Exercise directions
Please output the records below word for word and omit the pictures.

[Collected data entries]
────────

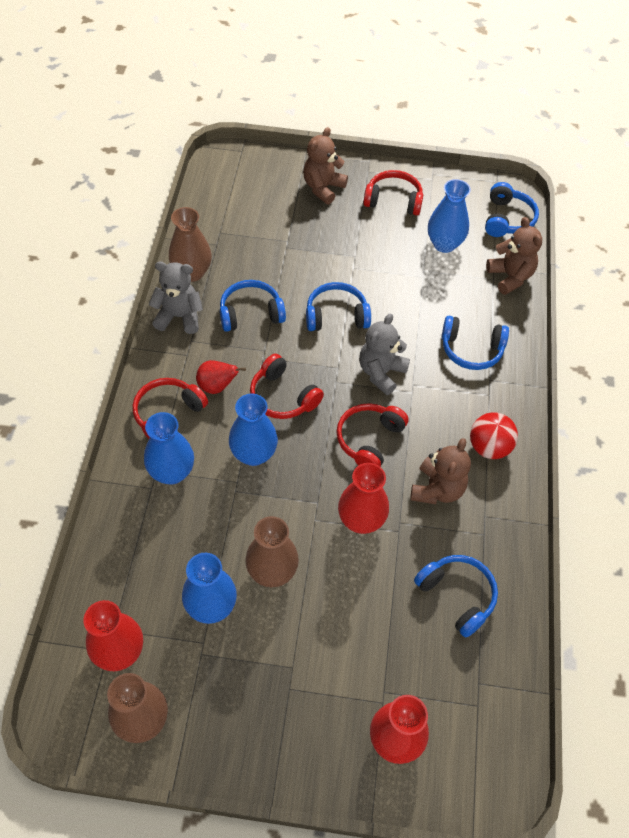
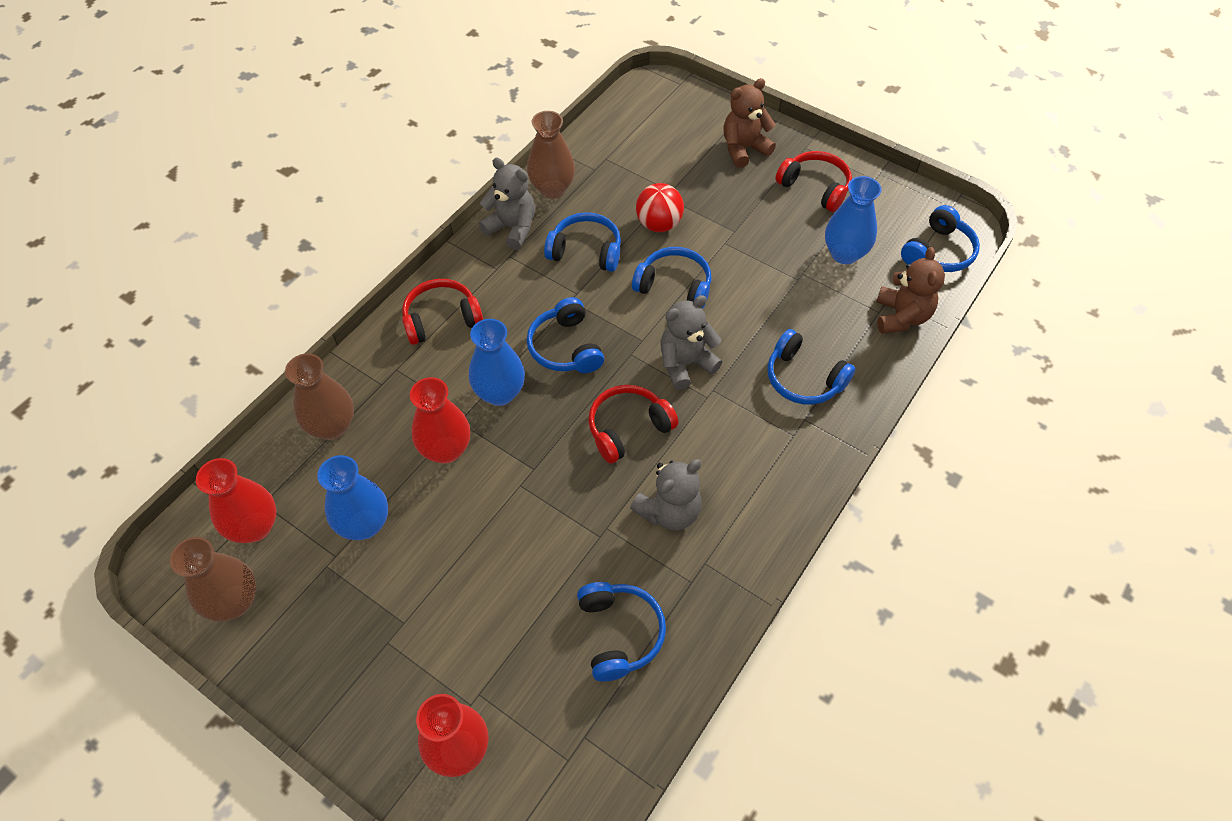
camera: 30 degrees right, 0 degrees up
(172, 472) = (410, 377): blue vase -> none
(217, 386) = (506, 311): red pear -> none
(272, 572) = (444, 518): brown vase -> brown vase (332, 426)
(283, 397) = (565, 347): red headphones -> blue headphones
(361, 520) = (567, 507): red vase -> red vase (446, 449)
(437, 489) = (669, 511): brown teddy bear -> grey teddy bear
(489, 447) = (756, 491): red ball -> red ball (658, 224)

────────

Solved exercise
camera: 30 degrees right, 0 degrees up
(172, 472) = (410, 377): blue vase -> none
(217, 386) = (506, 311): red pear -> none
(272, 572) = (444, 518): brown vase -> brown vase (332, 426)
(283, 397) = (565, 347): red headphones -> blue headphones
(361, 520) = (567, 507): red vase -> red vase (446, 449)
(437, 489) = (669, 511): brown teddy bear -> grey teddy bear
(489, 447) = (756, 491): red ball -> red ball (658, 224)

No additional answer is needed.